--- INPUT FOR THIS TASK ---

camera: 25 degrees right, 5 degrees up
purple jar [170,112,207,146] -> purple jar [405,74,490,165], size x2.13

---
--- INPUT FOR THIS TASK ---

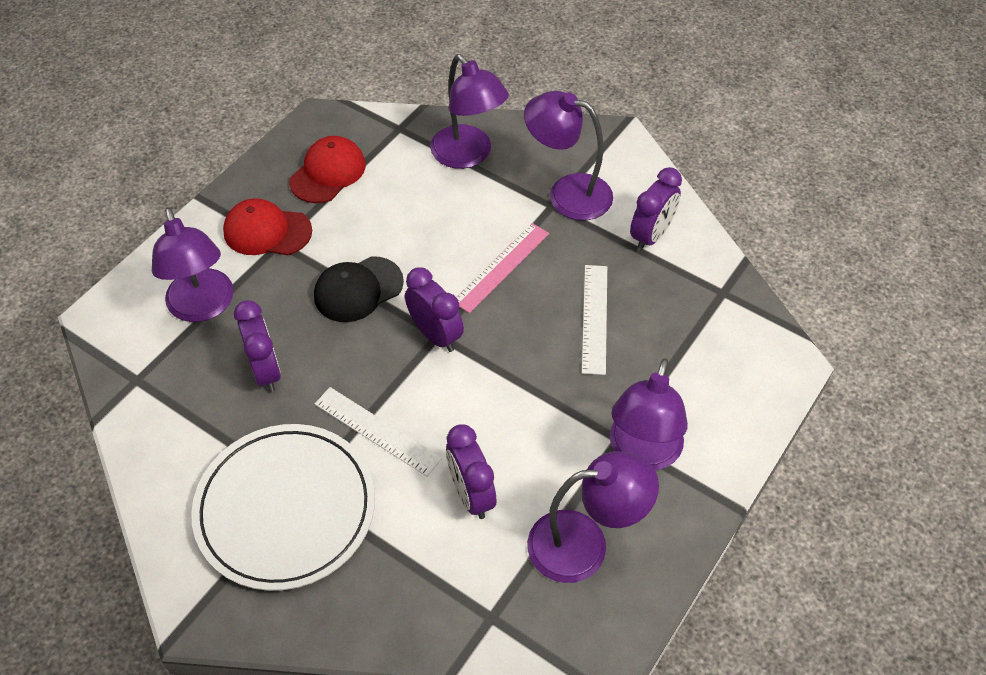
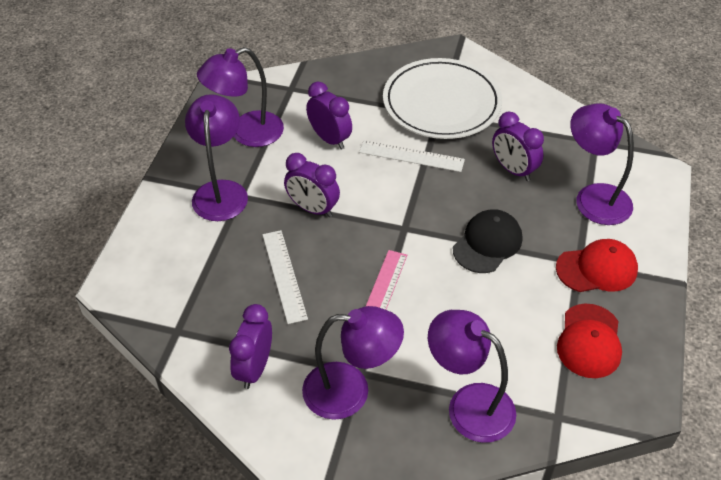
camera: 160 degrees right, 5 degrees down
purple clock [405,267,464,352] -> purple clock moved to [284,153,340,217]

---

The required answer is the run of lines above, starting at the line with "camera: 25 degrees right, 5 degrees up" and ending at the line with "purple jar [170,112,207,146]", reproduced exactly with both ends.

RESPONSE AREA
camera: 25 degrees right, 5 degrees up
purple jar [170,112,207,146] -> purple jar [405,74,490,165], size x2.13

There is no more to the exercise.